(Geometric shape edit sequences)
↓↓↓

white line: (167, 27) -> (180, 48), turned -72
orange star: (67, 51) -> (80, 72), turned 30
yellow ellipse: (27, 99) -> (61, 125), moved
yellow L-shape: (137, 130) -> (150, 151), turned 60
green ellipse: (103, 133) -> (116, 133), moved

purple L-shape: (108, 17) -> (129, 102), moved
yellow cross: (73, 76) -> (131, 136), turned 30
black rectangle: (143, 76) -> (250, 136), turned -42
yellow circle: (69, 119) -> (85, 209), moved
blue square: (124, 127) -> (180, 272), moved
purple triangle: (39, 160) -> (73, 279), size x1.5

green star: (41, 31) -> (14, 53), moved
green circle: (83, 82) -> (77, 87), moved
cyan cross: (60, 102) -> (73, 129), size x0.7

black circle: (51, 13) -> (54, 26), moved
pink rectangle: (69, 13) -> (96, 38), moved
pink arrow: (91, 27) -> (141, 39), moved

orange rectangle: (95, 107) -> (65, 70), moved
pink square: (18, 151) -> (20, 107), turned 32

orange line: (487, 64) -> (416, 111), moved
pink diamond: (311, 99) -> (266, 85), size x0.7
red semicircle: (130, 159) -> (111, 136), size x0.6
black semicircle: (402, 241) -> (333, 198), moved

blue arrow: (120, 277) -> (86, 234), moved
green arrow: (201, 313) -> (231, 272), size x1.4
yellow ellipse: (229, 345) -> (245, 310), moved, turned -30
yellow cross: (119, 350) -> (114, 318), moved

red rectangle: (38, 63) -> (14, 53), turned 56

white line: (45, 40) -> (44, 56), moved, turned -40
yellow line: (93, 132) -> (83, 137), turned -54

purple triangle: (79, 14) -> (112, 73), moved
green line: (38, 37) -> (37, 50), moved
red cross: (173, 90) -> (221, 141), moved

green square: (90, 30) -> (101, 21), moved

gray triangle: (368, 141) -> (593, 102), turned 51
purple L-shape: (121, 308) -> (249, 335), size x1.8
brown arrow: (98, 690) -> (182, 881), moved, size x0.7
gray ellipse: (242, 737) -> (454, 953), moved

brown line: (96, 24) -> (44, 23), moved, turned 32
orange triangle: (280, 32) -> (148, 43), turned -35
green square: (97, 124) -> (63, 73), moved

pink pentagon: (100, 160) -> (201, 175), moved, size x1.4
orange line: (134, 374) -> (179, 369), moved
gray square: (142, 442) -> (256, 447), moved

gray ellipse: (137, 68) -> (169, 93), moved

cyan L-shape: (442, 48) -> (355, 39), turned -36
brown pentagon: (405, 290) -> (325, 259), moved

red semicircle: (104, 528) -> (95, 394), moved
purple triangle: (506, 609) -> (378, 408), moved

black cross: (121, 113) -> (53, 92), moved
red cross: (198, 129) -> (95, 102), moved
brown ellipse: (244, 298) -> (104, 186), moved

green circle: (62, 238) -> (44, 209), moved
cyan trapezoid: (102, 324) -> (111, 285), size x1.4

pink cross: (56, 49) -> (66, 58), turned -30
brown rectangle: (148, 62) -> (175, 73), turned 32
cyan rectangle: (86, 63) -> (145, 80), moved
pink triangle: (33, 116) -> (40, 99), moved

↑↑↑

# Work to complete:
Write out again, exactly, the lines from the start of the entries up to and including the one with "pink arrow: (91, 27) -> (141, 39), moved". Nothing else belongs in the reply.

# The completed task:
white line: (167, 27) -> (180, 48), turned -72
orange star: (67, 51) -> (80, 72), turned 30
yellow ellipse: (27, 99) -> (61, 125), moved
yellow L-shape: (137, 130) -> (150, 151), turned 60
green ellipse: (103, 133) -> (116, 133), moved

purple L-shape: (108, 17) -> (129, 102), moved
yellow cross: (73, 76) -> (131, 136), turned 30
black rectangle: (143, 76) -> (250, 136), turned -42
yellow circle: (69, 119) -> (85, 209), moved
blue square: (124, 127) -> (180, 272), moved
purple triangle: (39, 160) -> (73, 279), size x1.5

green star: (41, 31) -> (14, 53), moved
green circle: (83, 82) -> (77, 87), moved
cyan cross: (60, 102) -> (73, 129), size x0.7

black circle: (51, 13) -> (54, 26), moved
pink rectangle: (69, 13) -> (96, 38), moved
pink arrow: (91, 27) -> (141, 39), moved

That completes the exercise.